### Data for the task

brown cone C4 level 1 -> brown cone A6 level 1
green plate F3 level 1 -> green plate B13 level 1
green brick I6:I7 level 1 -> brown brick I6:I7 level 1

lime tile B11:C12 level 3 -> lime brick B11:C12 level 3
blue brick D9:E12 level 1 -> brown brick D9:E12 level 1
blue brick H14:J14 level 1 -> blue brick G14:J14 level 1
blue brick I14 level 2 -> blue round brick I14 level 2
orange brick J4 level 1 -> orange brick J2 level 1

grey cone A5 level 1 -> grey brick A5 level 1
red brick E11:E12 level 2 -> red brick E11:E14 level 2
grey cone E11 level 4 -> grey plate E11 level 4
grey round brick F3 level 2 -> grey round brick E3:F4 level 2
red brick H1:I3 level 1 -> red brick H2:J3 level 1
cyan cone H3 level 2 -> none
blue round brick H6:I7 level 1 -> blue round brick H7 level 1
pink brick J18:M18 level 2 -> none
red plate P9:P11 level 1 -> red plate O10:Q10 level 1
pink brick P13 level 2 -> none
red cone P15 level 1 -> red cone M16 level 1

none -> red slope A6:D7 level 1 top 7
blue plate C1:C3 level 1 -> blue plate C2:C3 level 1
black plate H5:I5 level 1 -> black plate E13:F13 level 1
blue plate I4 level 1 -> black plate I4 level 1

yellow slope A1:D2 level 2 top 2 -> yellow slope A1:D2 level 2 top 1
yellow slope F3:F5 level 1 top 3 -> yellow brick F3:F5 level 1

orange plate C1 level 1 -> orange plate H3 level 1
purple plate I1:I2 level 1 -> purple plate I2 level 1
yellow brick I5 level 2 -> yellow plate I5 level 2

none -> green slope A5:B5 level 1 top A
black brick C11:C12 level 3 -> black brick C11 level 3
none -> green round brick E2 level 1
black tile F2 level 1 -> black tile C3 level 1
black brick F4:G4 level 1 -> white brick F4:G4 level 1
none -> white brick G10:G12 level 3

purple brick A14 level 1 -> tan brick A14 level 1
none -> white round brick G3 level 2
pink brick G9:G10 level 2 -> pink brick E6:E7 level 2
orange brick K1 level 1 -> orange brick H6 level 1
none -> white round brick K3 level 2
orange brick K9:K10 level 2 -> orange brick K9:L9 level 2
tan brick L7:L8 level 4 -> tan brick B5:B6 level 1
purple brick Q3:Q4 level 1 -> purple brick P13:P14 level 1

### What to produce
Take the line with "pink brick G9:G10" and every line after it in the data, and please reproduce them exactly, leaving out all other lines.

### Response to the task
pink brick G9:G10 level 2 -> pink brick E6:E7 level 2
orange brick K1 level 1 -> orange brick H6 level 1
none -> white round brick K3 level 2
orange brick K9:K10 level 2 -> orange brick K9:L9 level 2
tan brick L7:L8 level 4 -> tan brick B5:B6 level 1
purple brick Q3:Q4 level 1 -> purple brick P13:P14 level 1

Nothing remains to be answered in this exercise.